# [EXERCISE INSTRUCTIONS]
Copy out every entry that follows, without a single picture.

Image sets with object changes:

--- START ---

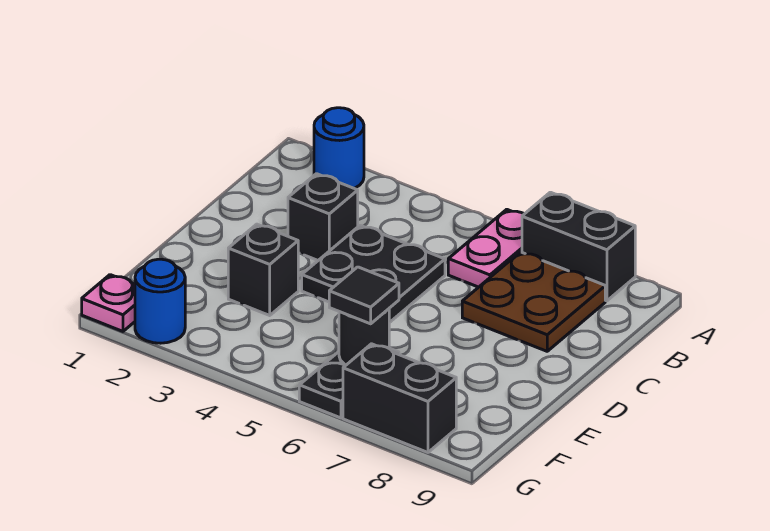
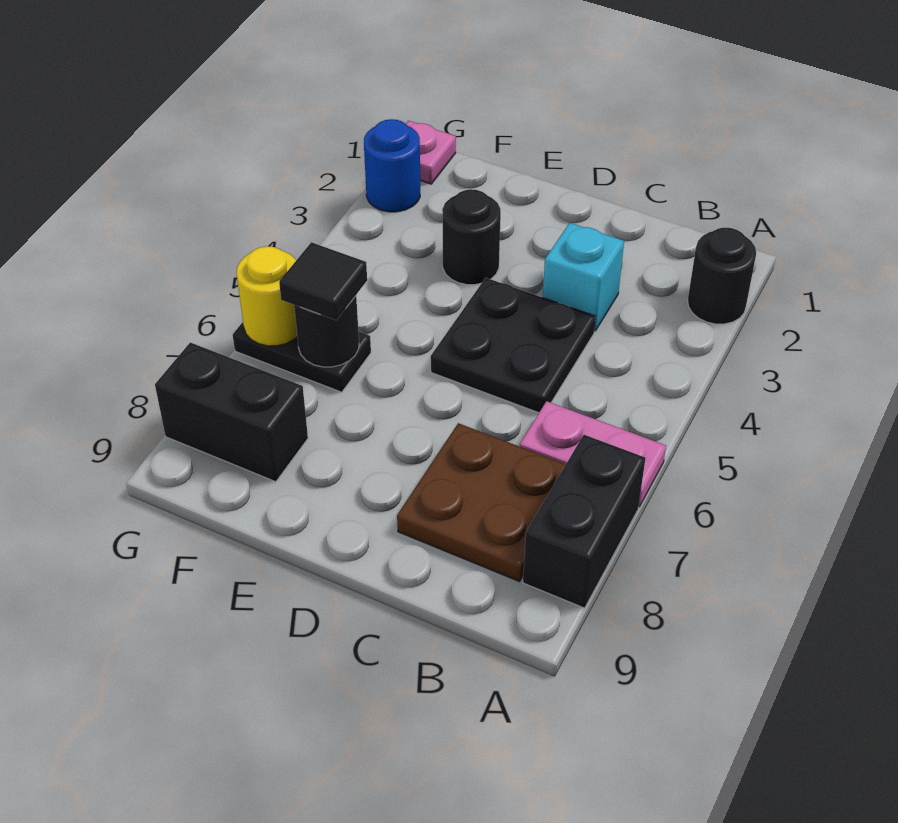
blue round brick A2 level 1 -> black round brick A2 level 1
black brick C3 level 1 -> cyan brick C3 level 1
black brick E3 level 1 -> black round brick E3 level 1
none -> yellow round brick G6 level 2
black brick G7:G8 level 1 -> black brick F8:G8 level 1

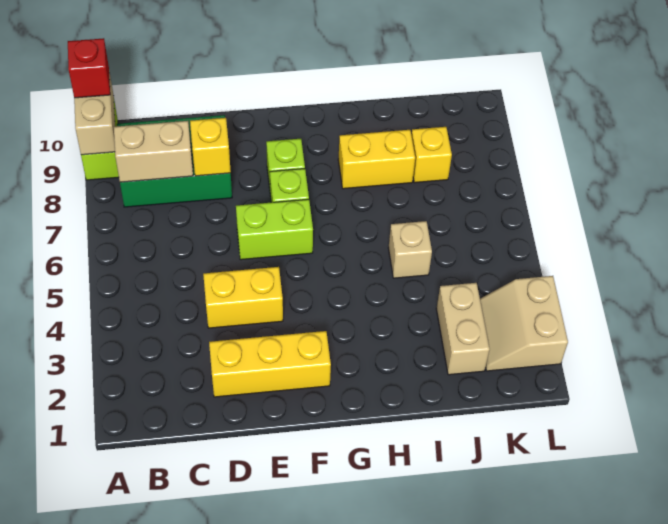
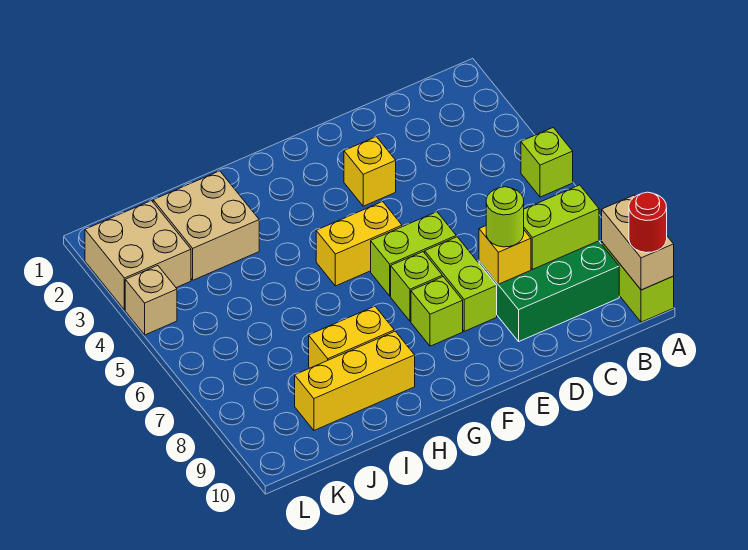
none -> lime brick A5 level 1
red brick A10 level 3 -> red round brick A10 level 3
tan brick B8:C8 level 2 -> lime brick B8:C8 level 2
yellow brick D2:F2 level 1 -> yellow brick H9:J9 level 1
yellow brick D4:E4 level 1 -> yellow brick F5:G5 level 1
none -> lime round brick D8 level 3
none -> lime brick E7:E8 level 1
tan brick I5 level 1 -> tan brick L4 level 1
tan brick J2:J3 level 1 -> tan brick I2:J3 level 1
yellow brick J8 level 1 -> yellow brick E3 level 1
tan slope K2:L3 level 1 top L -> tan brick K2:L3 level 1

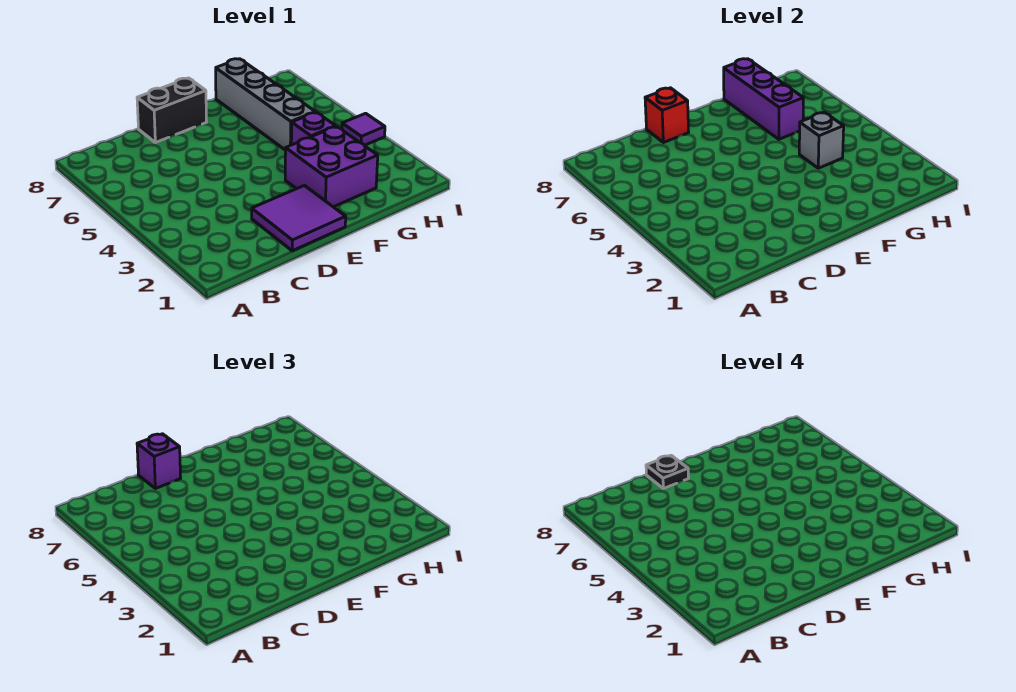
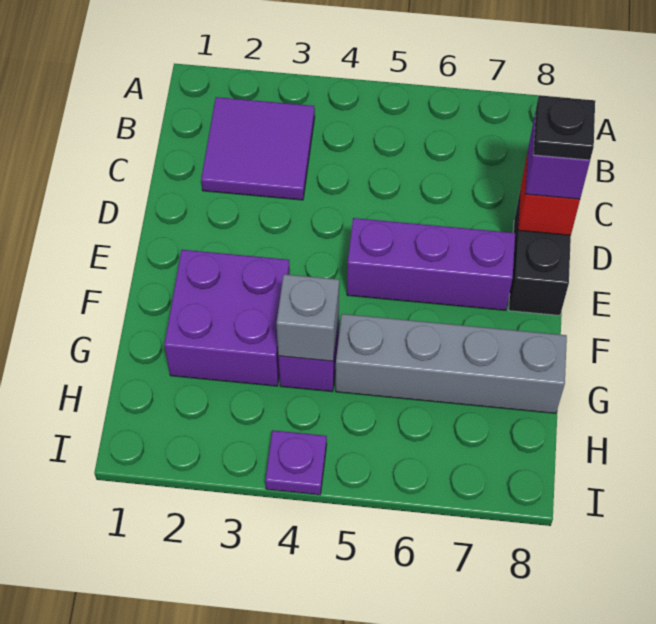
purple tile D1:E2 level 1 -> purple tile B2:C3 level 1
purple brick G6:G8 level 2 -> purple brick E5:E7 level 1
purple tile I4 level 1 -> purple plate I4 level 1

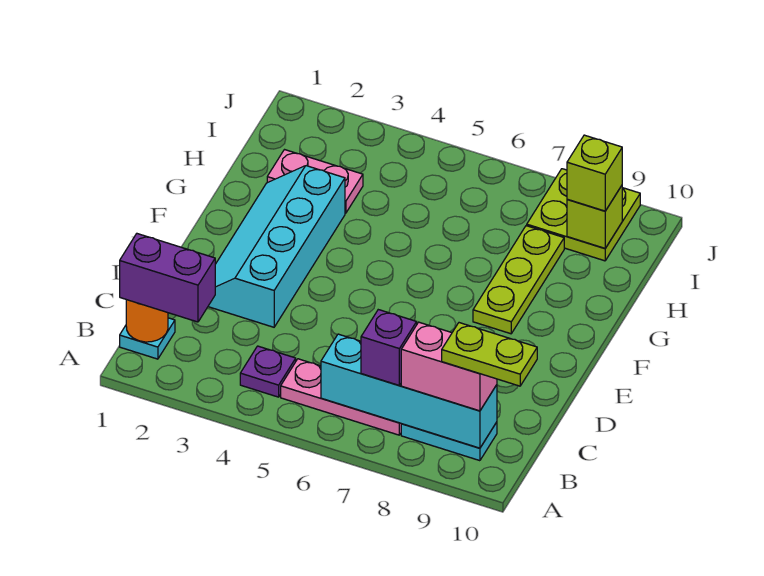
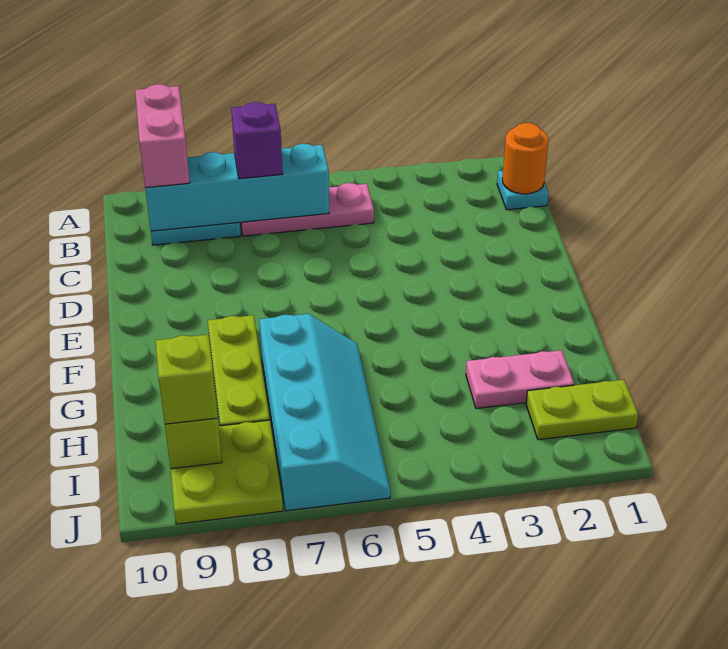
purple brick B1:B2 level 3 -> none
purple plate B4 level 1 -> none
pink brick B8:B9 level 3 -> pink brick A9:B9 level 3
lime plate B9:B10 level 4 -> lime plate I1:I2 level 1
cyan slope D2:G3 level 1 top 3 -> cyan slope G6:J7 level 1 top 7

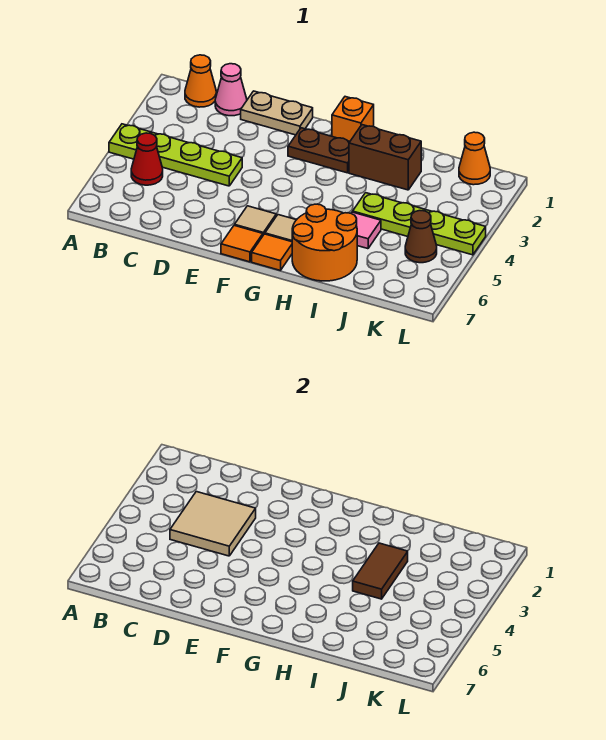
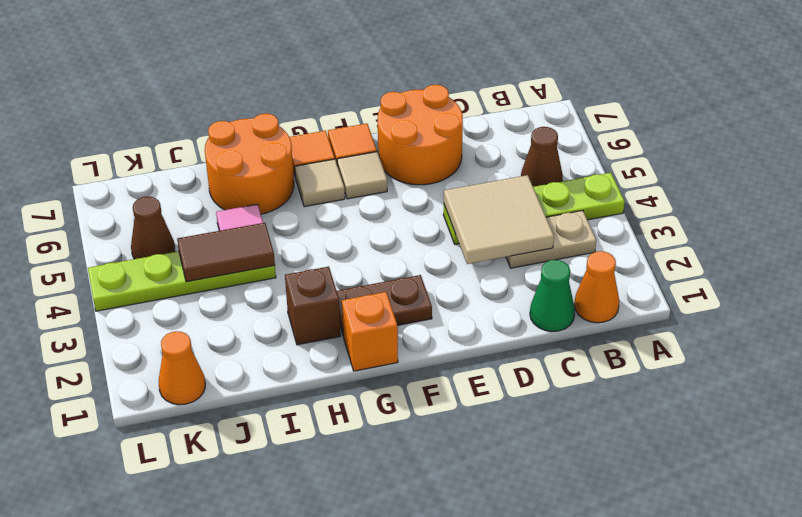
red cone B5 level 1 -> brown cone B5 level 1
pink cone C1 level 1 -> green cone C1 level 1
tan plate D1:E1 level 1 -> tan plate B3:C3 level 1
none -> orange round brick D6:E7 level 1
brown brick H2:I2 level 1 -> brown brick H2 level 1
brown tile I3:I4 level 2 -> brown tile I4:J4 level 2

--- END ---

# [RESPONSE BELOW]
blue round brick A2 level 1 -> black round brick A2 level 1
black brick C3 level 1 -> cyan brick C3 level 1
black brick E3 level 1 -> black round brick E3 level 1
none -> yellow round brick G6 level 2
black brick G7:G8 level 1 -> black brick F8:G8 level 1

none -> lime brick A5 level 1
red brick A10 level 3 -> red round brick A10 level 3
tan brick B8:C8 level 2 -> lime brick B8:C8 level 2
yellow brick D2:F2 level 1 -> yellow brick H9:J9 level 1
yellow brick D4:E4 level 1 -> yellow brick F5:G5 level 1
none -> lime round brick D8 level 3
none -> lime brick E7:E8 level 1
tan brick I5 level 1 -> tan brick L4 level 1
tan brick J2:J3 level 1 -> tan brick I2:J3 level 1
yellow brick J8 level 1 -> yellow brick E3 level 1
tan slope K2:L3 level 1 top L -> tan brick K2:L3 level 1

purple tile D1:E2 level 1 -> purple tile B2:C3 level 1
purple brick G6:G8 level 2 -> purple brick E5:E7 level 1
purple tile I4 level 1 -> purple plate I4 level 1

purple brick B1:B2 level 3 -> none
purple plate B4 level 1 -> none
pink brick B8:B9 level 3 -> pink brick A9:B9 level 3
lime plate B9:B10 level 4 -> lime plate I1:I2 level 1
cyan slope D2:G3 level 1 top 3 -> cyan slope G6:J7 level 1 top 7

red cone B5 level 1 -> brown cone B5 level 1
pink cone C1 level 1 -> green cone C1 level 1
tan plate D1:E1 level 1 -> tan plate B3:C3 level 1
none -> orange round brick D6:E7 level 1
brown brick H2:I2 level 1 -> brown brick H2 level 1
brown tile I3:I4 level 2 -> brown tile I4:J4 level 2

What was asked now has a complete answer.